Action item: Nothing but the pictures should go missing; return all the entries below exactly.

Data:
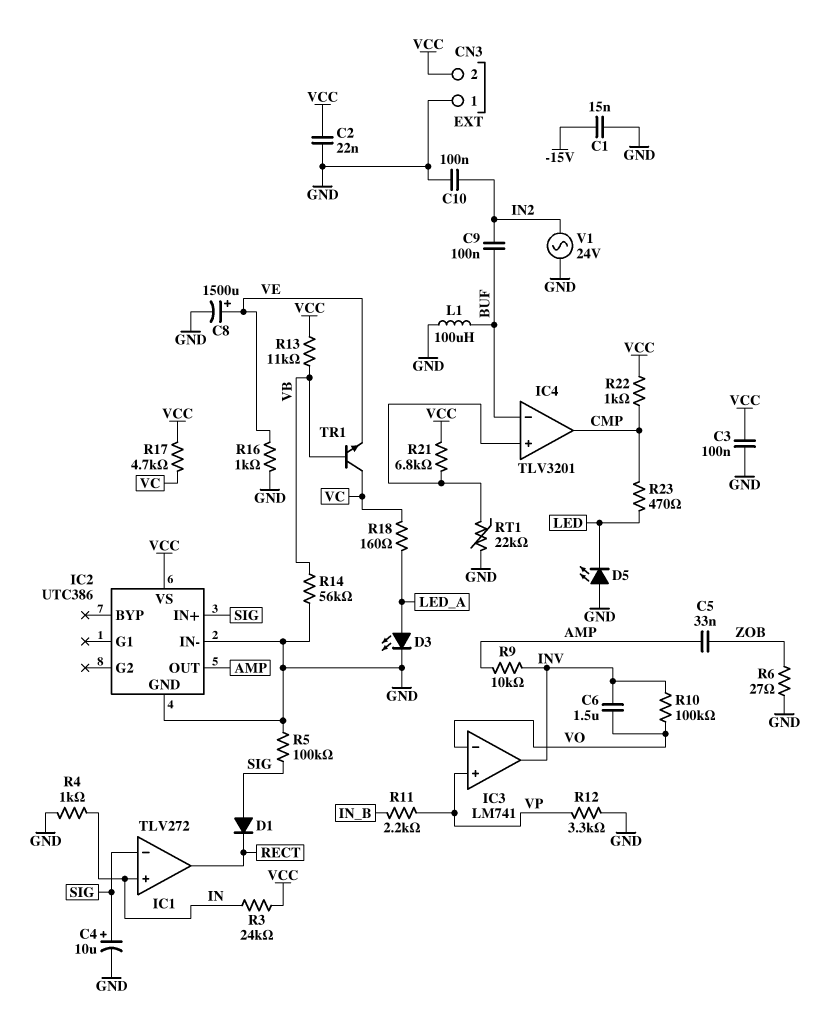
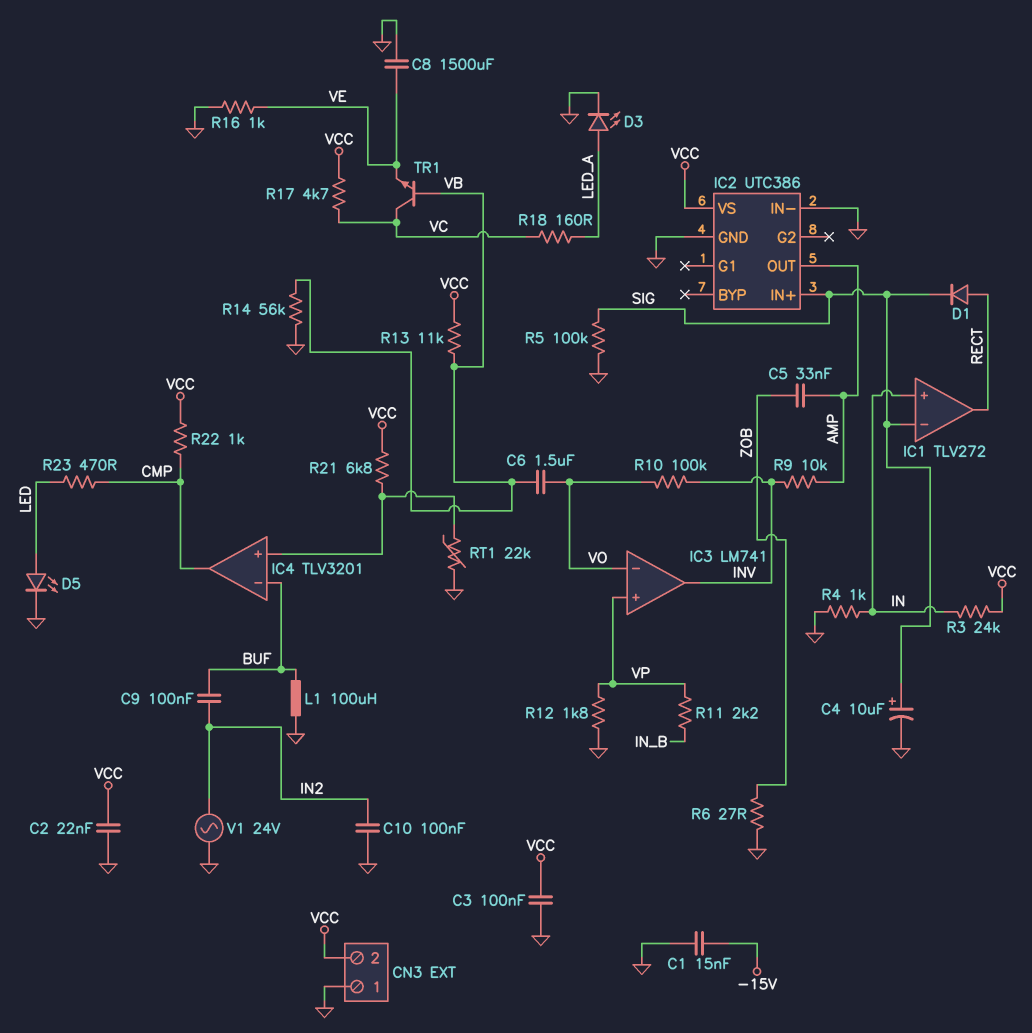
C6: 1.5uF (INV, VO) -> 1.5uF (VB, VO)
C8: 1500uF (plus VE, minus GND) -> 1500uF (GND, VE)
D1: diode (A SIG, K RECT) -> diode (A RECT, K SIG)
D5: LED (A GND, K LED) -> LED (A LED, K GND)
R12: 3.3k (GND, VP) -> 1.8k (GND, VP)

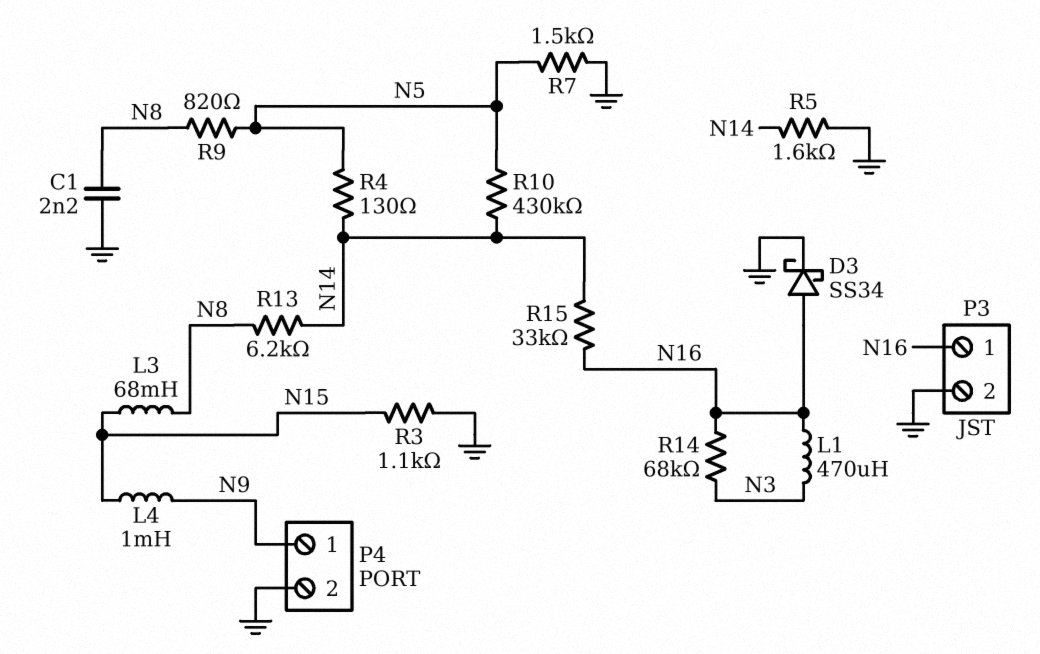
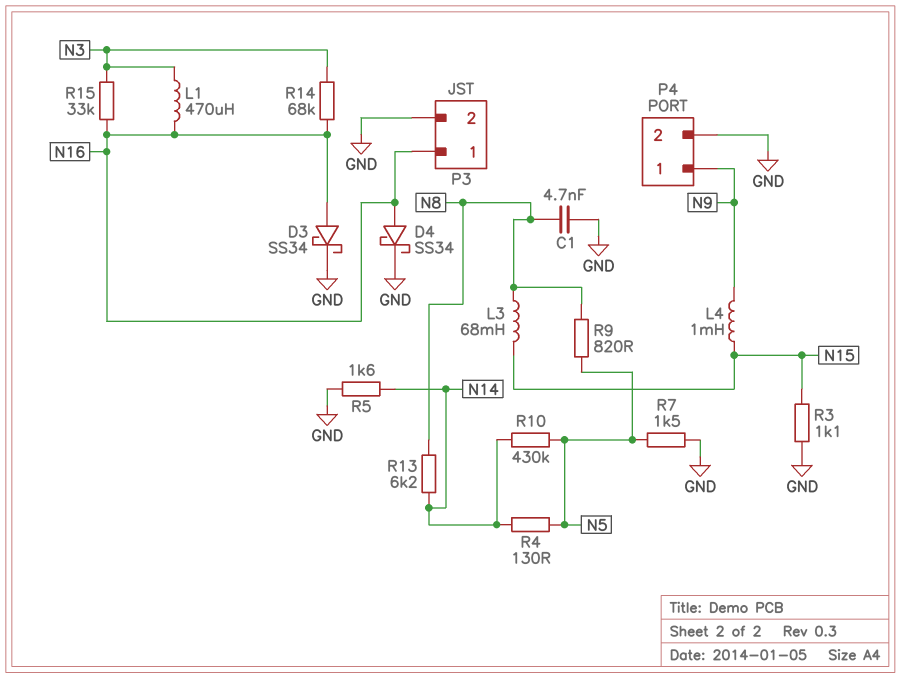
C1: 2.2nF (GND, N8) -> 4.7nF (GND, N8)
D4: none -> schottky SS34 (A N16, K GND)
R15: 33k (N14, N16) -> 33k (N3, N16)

Your solution:
C6: 1.5uF (INV, VO) -> 1.5uF (VB, VO)
C8: 1500uF (plus VE, minus GND) -> 1500uF (GND, VE)
D1: diode (A SIG, K RECT) -> diode (A RECT, K SIG)
D5: LED (A GND, K LED) -> LED (A LED, K GND)
R12: 3.3k (GND, VP) -> 1.8k (GND, VP)

C1: 2.2nF (GND, N8) -> 4.7nF (GND, N8)
D4: none -> schottky SS34 (A N16, K GND)
R15: 33k (N14, N16) -> 33k (N3, N16)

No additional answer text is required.